• [What the task requires]
The lines to copy are those in the records below that hold the word "degrees".
-*-
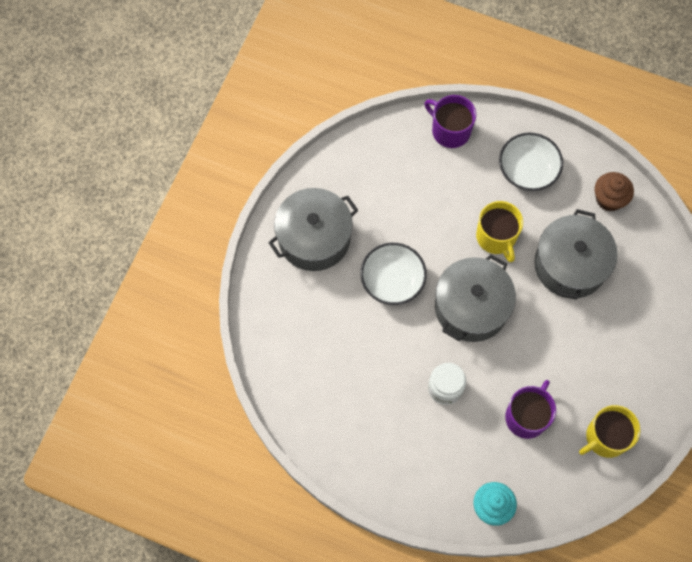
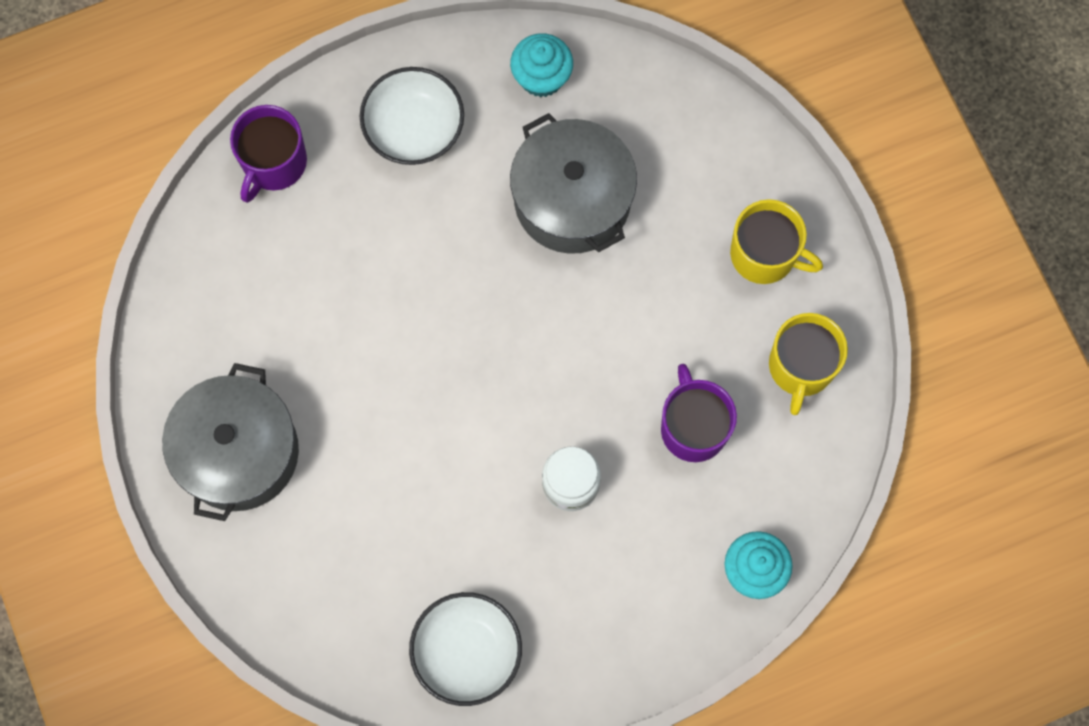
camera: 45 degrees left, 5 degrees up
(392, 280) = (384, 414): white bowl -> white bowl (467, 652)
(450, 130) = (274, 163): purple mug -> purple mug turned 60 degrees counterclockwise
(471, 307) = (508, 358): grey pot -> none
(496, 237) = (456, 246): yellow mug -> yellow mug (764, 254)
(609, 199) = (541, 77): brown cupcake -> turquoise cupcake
-*-
• [Solved problem]
camera: 45 degrees left, 5 degrees up
(450, 130) = (274, 163): purple mug -> purple mug turned 60 degrees counterclockwise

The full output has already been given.